**Task instructions:** Gather each line of the records where "objects" appears.

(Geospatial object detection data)
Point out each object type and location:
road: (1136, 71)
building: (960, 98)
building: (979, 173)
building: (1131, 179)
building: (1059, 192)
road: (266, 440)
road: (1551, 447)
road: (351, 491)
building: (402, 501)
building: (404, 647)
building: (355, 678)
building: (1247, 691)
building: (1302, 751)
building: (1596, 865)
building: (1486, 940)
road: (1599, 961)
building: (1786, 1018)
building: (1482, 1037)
...
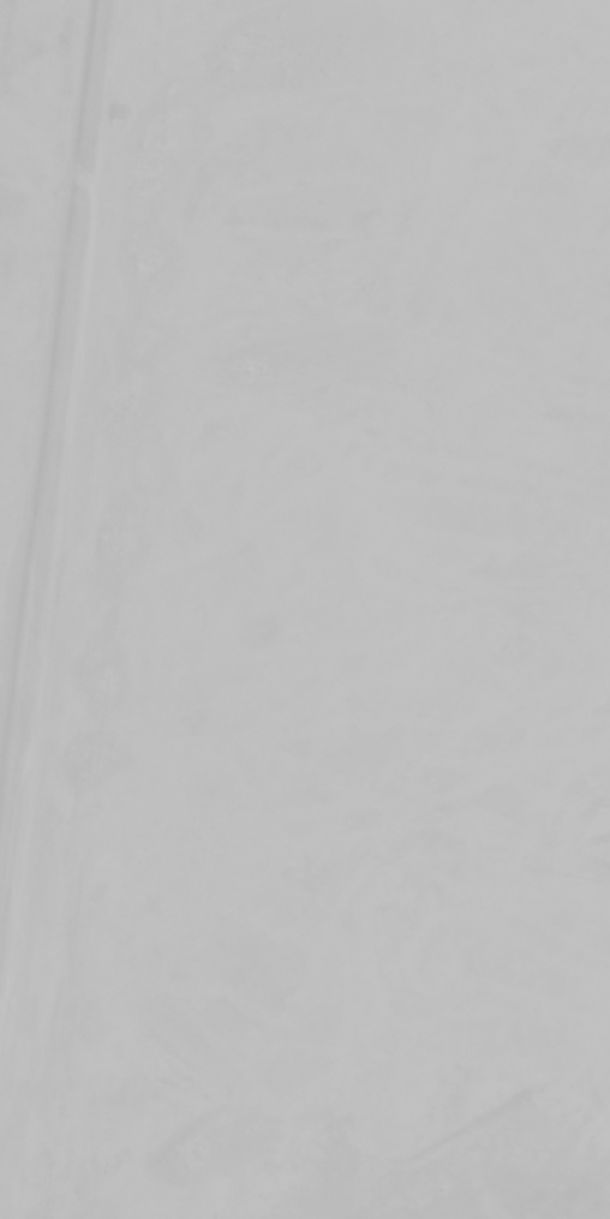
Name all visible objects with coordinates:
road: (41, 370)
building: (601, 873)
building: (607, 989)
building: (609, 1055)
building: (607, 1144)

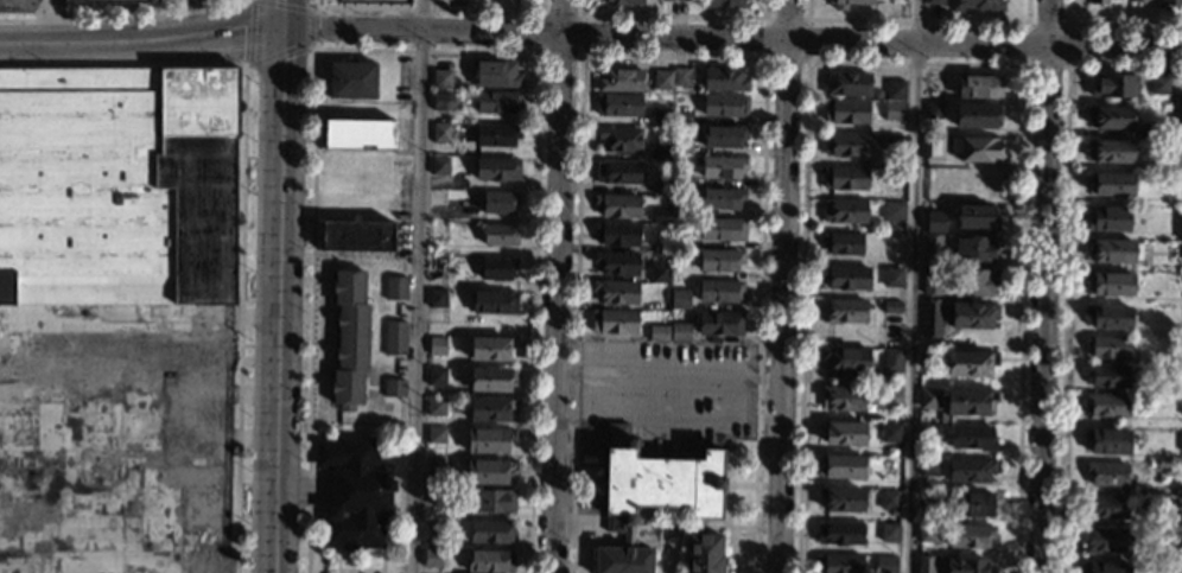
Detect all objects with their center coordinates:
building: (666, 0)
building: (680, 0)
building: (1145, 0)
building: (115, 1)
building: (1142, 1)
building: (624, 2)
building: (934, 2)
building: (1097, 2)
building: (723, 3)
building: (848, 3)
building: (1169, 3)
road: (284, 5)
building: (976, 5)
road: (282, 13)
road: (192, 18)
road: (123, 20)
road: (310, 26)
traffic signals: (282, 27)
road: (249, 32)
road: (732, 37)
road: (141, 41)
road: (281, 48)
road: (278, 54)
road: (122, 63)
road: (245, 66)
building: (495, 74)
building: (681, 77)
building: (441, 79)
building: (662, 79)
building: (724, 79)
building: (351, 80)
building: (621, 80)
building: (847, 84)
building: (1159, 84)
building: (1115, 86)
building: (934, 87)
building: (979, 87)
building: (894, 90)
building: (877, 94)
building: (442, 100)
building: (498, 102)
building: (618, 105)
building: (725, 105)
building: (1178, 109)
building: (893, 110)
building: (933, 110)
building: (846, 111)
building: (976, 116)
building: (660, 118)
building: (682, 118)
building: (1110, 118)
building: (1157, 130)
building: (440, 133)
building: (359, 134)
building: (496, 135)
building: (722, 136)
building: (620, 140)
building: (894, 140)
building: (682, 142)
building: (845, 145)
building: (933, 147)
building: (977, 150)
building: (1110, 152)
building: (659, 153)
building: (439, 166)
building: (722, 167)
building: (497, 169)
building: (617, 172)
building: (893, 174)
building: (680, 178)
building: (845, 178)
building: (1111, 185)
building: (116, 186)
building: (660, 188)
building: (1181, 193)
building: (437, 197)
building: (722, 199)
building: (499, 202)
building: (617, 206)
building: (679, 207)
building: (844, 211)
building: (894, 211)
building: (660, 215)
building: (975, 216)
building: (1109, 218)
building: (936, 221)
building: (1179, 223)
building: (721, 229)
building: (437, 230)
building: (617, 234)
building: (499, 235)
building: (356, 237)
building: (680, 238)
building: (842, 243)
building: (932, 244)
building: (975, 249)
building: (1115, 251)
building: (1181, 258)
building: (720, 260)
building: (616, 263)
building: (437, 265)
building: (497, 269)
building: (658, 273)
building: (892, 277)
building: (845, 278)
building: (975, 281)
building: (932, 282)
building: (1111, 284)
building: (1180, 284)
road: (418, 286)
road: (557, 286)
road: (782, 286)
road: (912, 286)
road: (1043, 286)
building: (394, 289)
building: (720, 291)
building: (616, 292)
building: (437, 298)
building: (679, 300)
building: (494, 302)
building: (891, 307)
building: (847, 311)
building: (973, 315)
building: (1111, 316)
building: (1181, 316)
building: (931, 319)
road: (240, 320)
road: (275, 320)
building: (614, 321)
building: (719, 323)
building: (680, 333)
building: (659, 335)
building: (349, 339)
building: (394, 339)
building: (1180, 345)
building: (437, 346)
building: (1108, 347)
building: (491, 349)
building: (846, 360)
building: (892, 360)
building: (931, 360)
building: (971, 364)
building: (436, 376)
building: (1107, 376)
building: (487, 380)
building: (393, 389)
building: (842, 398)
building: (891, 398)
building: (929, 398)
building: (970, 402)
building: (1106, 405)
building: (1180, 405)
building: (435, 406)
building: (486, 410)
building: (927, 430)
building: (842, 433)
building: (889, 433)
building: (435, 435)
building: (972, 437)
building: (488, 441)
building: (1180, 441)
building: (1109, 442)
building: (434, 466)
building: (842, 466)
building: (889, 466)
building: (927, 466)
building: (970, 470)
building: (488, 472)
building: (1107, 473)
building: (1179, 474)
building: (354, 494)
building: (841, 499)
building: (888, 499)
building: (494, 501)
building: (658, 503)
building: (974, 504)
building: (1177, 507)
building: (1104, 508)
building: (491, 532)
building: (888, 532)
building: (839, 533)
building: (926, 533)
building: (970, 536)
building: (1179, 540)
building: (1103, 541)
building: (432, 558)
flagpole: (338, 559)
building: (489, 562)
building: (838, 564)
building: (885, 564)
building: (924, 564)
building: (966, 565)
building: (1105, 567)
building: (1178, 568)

**Answer box:**
Name all visible objects with coordinates:
Detect all objects with their center coordinates:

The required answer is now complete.